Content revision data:
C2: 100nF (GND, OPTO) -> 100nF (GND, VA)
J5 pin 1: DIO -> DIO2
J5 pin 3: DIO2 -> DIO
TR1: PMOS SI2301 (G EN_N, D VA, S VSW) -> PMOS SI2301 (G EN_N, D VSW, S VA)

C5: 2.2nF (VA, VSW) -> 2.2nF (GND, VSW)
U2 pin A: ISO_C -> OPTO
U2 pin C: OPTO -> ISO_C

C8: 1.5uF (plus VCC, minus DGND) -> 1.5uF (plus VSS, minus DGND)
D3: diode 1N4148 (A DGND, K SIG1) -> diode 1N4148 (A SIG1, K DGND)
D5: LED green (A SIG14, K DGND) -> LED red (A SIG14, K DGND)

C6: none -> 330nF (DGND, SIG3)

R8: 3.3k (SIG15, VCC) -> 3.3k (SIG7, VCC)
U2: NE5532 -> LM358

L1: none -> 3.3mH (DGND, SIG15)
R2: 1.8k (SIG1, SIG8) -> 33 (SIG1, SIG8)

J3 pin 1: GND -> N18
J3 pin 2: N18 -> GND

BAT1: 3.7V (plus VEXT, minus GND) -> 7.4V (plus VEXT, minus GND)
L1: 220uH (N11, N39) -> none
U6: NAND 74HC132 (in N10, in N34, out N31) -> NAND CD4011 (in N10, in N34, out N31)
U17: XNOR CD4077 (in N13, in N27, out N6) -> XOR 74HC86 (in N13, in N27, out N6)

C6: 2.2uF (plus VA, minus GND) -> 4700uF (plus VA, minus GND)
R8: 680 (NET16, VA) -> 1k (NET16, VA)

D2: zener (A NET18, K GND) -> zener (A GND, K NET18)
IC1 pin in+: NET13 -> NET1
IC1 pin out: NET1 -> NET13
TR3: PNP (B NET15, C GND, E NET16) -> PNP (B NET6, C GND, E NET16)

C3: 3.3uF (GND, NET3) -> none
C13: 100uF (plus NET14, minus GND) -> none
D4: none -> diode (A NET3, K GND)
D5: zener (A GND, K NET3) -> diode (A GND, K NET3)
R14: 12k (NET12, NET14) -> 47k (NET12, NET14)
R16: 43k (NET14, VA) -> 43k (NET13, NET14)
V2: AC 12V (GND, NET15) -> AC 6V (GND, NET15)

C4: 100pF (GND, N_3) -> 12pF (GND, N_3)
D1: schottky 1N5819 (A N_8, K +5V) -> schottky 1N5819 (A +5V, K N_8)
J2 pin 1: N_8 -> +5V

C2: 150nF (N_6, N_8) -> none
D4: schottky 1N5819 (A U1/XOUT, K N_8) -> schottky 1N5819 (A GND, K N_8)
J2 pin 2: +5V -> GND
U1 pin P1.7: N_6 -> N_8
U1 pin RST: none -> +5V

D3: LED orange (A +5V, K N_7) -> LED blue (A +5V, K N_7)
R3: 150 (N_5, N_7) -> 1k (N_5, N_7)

### [WORK REQUIRED]
Transcribe every entry verbatim.

### [EXERCISE RESPONSE]
C2: 100nF (GND, OPTO) -> 100nF (GND, VA)
J5 pin 1: DIO -> DIO2
J5 pin 3: DIO2 -> DIO
TR1: PMOS SI2301 (G EN_N, D VA, S VSW) -> PMOS SI2301 (G EN_N, D VSW, S VA)

C5: 2.2nF (VA, VSW) -> 2.2nF (GND, VSW)
U2 pin A: ISO_C -> OPTO
U2 pin C: OPTO -> ISO_C

C8: 1.5uF (plus VCC, minus DGND) -> 1.5uF (plus VSS, minus DGND)
D3: diode 1N4148 (A DGND, K SIG1) -> diode 1N4148 (A SIG1, K DGND)
D5: LED green (A SIG14, K DGND) -> LED red (A SIG14, K DGND)

C6: none -> 330nF (DGND, SIG3)

R8: 3.3k (SIG15, VCC) -> 3.3k (SIG7, VCC)
U2: NE5532 -> LM358

L1: none -> 3.3mH (DGND, SIG15)
R2: 1.8k (SIG1, SIG8) -> 33 (SIG1, SIG8)

J3 pin 1: GND -> N18
J3 pin 2: N18 -> GND

BAT1: 3.7V (plus VEXT, minus GND) -> 7.4V (plus VEXT, minus GND)
L1: 220uH (N11, N39) -> none
U6: NAND 74HC132 (in N10, in N34, out N31) -> NAND CD4011 (in N10, in N34, out N31)
U17: XNOR CD4077 (in N13, in N27, out N6) -> XOR 74HC86 (in N13, in N27, out N6)

C6: 2.2uF (plus VA, minus GND) -> 4700uF (plus VA, minus GND)
R8: 680 (NET16, VA) -> 1k (NET16, VA)

D2: zener (A NET18, K GND) -> zener (A GND, K NET18)
IC1 pin in+: NET13 -> NET1
IC1 pin out: NET1 -> NET13
TR3: PNP (B NET15, C GND, E NET16) -> PNP (B NET6, C GND, E NET16)

C3: 3.3uF (GND, NET3) -> none
C13: 100uF (plus NET14, minus GND) -> none
D4: none -> diode (A NET3, K GND)
D5: zener (A GND, K NET3) -> diode (A GND, K NET3)
R14: 12k (NET12, NET14) -> 47k (NET12, NET14)
R16: 43k (NET14, VA) -> 43k (NET13, NET14)
V2: AC 12V (GND, NET15) -> AC 6V (GND, NET15)

C4: 100pF (GND, N_3) -> 12pF (GND, N_3)
D1: schottky 1N5819 (A N_8, K +5V) -> schottky 1N5819 (A +5V, K N_8)
J2 pin 1: N_8 -> +5V

C2: 150nF (N_6, N_8) -> none
D4: schottky 1N5819 (A U1/XOUT, K N_8) -> schottky 1N5819 (A GND, K N_8)
J2 pin 2: +5V -> GND
U1 pin P1.7: N_6 -> N_8
U1 pin RST: none -> +5V

D3: LED orange (A +5V, K N_7) -> LED blue (A +5V, K N_7)
R3: 150 (N_5, N_7) -> 1k (N_5, N_7)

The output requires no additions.